Give every line from the entries that contains "shape".

─── Given entries

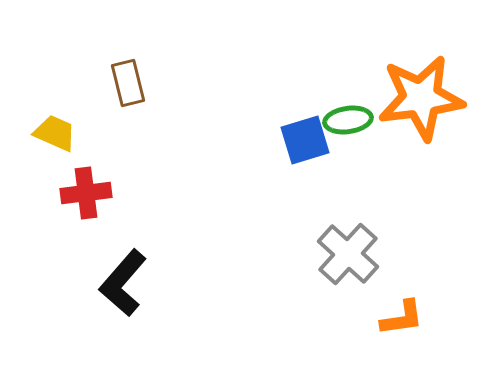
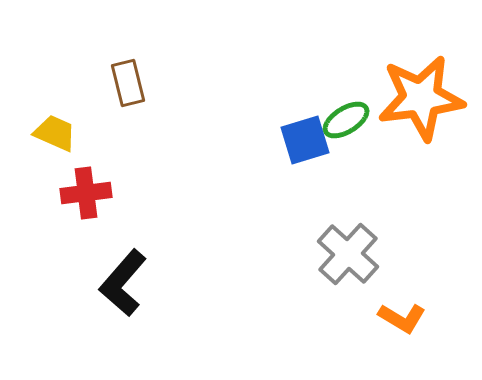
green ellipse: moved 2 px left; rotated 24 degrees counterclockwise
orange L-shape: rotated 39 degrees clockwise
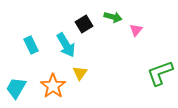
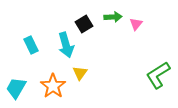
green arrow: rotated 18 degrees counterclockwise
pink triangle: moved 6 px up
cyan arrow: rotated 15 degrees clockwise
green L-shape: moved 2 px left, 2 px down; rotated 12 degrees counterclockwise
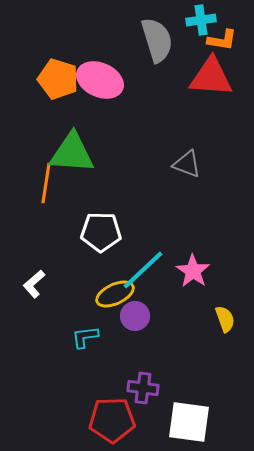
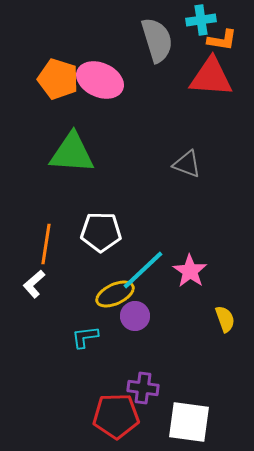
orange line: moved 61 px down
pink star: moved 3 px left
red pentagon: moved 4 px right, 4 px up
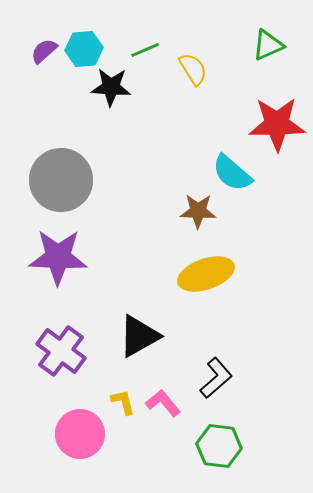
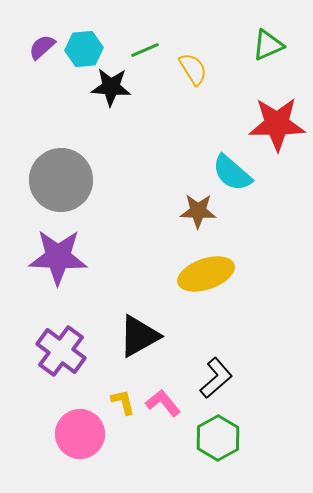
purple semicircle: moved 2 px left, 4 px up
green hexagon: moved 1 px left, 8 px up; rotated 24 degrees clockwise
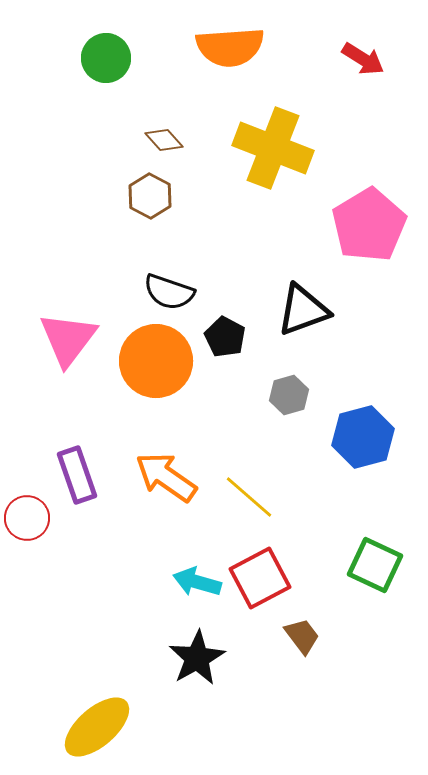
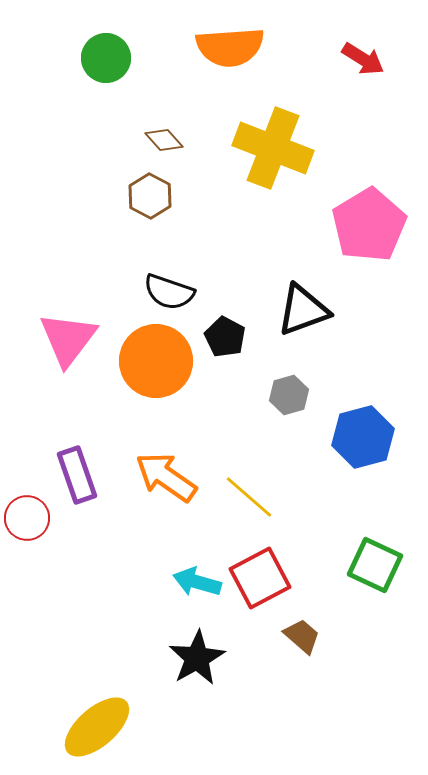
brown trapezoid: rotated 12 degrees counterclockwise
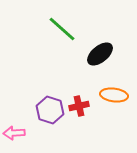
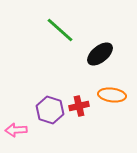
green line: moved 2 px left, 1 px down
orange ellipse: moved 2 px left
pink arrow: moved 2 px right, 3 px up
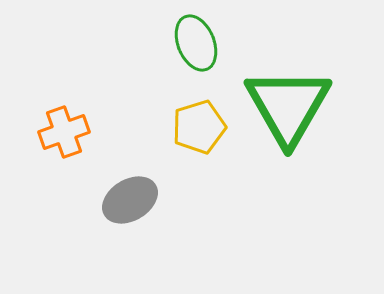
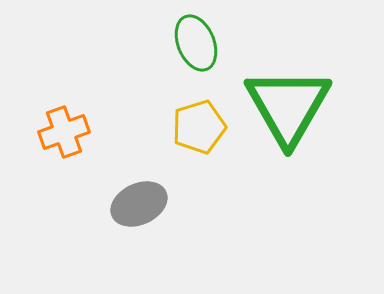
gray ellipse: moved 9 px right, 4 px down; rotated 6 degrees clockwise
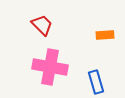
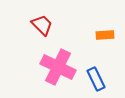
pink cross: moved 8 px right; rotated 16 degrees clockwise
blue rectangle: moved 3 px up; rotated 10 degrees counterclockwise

──────

■ Response for this exercise:
orange L-shape: rotated 39 degrees clockwise
green L-shape: moved 2 px left, 2 px down; rotated 12 degrees counterclockwise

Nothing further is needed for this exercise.